(Requirements): Copy the first line of the material below and every later line through the line containing "Return results in", without any other output.

-- START OF Stored records --

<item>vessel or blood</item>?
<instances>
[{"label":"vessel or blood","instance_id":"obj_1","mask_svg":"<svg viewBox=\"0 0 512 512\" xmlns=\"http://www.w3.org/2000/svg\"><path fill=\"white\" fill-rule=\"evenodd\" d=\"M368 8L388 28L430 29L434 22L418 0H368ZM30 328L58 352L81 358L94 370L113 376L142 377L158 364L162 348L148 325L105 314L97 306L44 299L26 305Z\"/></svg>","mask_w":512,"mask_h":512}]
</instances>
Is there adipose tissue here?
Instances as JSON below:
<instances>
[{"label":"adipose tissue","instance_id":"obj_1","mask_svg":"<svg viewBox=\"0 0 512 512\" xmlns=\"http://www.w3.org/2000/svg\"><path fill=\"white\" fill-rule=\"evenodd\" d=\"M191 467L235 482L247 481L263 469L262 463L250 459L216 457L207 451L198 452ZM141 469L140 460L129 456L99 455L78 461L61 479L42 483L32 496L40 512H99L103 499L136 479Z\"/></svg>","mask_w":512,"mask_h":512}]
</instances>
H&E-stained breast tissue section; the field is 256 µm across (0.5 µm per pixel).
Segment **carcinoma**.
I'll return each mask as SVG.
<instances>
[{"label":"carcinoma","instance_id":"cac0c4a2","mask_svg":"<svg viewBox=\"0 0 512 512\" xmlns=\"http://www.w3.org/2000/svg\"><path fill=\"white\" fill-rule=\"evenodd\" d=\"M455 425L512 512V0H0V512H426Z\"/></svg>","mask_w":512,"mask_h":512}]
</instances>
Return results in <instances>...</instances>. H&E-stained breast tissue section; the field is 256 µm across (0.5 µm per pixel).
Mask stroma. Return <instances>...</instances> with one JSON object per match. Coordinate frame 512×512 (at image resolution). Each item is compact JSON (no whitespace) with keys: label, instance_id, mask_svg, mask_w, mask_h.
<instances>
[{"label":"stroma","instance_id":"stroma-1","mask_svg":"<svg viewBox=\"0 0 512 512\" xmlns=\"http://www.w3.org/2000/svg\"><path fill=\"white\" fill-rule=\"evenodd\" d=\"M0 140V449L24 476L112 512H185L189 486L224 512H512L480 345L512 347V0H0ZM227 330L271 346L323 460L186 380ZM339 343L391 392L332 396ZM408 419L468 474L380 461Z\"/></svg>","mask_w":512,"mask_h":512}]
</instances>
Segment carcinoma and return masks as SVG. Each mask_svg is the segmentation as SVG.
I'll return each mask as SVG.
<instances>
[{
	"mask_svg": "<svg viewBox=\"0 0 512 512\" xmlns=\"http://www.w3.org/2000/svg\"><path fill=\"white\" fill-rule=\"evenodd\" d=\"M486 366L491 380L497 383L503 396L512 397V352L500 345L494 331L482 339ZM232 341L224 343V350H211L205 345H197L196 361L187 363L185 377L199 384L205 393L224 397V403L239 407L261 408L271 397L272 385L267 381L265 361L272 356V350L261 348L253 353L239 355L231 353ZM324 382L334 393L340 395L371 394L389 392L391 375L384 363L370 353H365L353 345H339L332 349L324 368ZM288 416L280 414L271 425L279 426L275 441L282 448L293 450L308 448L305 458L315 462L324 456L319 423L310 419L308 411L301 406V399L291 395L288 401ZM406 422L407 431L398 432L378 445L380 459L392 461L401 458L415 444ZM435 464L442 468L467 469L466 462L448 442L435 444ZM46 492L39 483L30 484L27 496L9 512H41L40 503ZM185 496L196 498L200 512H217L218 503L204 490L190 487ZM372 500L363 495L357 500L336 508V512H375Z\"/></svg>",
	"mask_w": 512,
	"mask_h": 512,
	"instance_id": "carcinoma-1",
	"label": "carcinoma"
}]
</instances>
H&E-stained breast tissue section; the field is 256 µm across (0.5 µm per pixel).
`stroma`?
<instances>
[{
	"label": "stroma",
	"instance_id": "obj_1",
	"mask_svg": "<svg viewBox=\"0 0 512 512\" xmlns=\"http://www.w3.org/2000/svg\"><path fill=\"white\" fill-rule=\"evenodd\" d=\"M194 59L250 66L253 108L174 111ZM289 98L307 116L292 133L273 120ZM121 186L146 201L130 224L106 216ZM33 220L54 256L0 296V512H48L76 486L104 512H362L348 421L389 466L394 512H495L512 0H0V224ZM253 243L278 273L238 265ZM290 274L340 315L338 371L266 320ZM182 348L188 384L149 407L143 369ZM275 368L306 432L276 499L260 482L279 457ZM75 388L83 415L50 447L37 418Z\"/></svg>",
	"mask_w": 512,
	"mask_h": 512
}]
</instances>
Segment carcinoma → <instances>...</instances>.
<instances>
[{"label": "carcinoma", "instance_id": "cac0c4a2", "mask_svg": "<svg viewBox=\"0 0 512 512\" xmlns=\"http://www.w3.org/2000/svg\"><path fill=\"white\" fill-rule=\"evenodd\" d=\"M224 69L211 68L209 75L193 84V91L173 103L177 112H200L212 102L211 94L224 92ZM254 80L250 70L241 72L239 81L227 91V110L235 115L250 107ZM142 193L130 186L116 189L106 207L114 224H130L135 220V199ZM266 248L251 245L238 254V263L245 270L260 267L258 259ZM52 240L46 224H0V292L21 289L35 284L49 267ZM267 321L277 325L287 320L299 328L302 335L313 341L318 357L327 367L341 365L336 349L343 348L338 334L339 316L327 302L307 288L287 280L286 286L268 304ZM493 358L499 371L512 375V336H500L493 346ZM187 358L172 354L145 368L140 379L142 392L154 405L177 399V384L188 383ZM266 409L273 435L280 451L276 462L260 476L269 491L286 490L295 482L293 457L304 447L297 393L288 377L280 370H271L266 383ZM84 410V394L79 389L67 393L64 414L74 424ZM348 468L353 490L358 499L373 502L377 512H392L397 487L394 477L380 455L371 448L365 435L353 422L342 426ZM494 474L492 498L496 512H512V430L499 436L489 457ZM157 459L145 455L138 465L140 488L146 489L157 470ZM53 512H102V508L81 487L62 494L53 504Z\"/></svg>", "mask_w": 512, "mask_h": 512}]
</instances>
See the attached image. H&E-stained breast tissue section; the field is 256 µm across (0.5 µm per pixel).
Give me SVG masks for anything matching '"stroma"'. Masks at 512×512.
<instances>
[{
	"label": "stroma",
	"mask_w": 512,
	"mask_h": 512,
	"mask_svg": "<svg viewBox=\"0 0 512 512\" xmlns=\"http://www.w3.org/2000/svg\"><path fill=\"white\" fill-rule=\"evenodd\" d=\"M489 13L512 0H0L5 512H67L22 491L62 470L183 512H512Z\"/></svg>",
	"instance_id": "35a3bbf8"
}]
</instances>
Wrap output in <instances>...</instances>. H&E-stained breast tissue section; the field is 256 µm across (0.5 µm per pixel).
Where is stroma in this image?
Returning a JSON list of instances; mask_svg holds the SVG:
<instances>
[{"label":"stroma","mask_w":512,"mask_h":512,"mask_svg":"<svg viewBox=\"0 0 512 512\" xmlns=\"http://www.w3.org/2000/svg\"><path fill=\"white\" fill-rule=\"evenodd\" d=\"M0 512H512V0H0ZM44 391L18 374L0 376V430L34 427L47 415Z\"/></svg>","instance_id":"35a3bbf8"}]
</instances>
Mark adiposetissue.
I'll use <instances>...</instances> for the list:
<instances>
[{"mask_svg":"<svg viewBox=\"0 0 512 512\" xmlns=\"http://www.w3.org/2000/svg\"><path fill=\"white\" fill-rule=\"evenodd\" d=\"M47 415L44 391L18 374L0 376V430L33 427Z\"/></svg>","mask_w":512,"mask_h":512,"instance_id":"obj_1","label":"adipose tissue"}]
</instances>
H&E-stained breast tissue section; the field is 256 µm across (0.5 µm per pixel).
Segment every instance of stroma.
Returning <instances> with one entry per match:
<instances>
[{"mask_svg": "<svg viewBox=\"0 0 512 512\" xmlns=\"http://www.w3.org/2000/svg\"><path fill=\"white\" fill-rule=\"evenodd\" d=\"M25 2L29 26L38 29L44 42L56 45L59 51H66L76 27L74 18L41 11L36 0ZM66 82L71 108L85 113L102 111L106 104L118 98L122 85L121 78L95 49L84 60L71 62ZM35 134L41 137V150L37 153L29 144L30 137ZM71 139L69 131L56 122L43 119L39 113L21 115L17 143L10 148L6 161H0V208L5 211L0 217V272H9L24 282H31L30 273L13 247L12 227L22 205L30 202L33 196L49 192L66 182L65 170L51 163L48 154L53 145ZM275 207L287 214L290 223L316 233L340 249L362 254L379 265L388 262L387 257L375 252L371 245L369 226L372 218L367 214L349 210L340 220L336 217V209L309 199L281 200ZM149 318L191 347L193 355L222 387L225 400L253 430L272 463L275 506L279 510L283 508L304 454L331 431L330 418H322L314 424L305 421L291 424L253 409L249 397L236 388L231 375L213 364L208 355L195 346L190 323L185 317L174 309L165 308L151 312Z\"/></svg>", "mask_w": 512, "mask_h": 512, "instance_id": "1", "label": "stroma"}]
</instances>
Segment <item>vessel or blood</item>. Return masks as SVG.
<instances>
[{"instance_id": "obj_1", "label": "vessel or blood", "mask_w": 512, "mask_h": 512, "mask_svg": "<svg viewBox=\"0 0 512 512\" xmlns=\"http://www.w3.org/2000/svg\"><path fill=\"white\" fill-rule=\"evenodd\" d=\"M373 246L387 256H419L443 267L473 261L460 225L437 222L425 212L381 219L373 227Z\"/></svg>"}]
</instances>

-- END OF Stored records --

(Result of the exercise):
<item>vessel or blood</item>?
<instances>
[{"label":"vessel or blood","instance_id":"obj_1","mask_svg":"<svg viewBox=\"0 0 512 512\" xmlns=\"http://www.w3.org/2000/svg\"><path fill=\"white\" fill-rule=\"evenodd\" d=\"M368 8L388 28L430 29L434 22L418 0H368ZM30 328L58 352L81 358L94 370L113 376L142 377L158 364L162 348L148 325L105 314L97 306L44 299L26 305Z\"/></svg>","mask_w":512,"mask_h":512}]
</instances>
Is there adipose tissue here?
Instances as JSON below:
<instances>
[{"label":"adipose tissue","instance_id":"obj_1","mask_svg":"<svg viewBox=\"0 0 512 512\" xmlns=\"http://www.w3.org/2000/svg\"><path fill=\"white\" fill-rule=\"evenodd\" d=\"M191 467L235 482L247 481L263 469L262 463L250 459L216 457L207 451L198 452ZM141 469L140 460L129 456L99 455L78 461L61 479L42 483L32 496L40 512H99L103 499L136 479Z\"/></svg>","mask_w":512,"mask_h":512}]
</instances>
H&E-stained breast tissue section; the field is 256 µm across (0.5 µm per pixel).
Segment **carcinoma**.
I'll return each mask as SVG.
<instances>
[{"label":"carcinoma","instance_id":"cac0c4a2","mask_svg":"<svg viewBox=\"0 0 512 512\" xmlns=\"http://www.w3.org/2000/svg\"><path fill=\"white\" fill-rule=\"evenodd\" d=\"M455 425L512 512V0H0V512H426Z\"/></svg>","mask_w":512,"mask_h":512}]
</instances>
Return results in <instances>...</instances>. H&E-stained breast tissue section; the field is 256 µm across (0.5 µm per pixel).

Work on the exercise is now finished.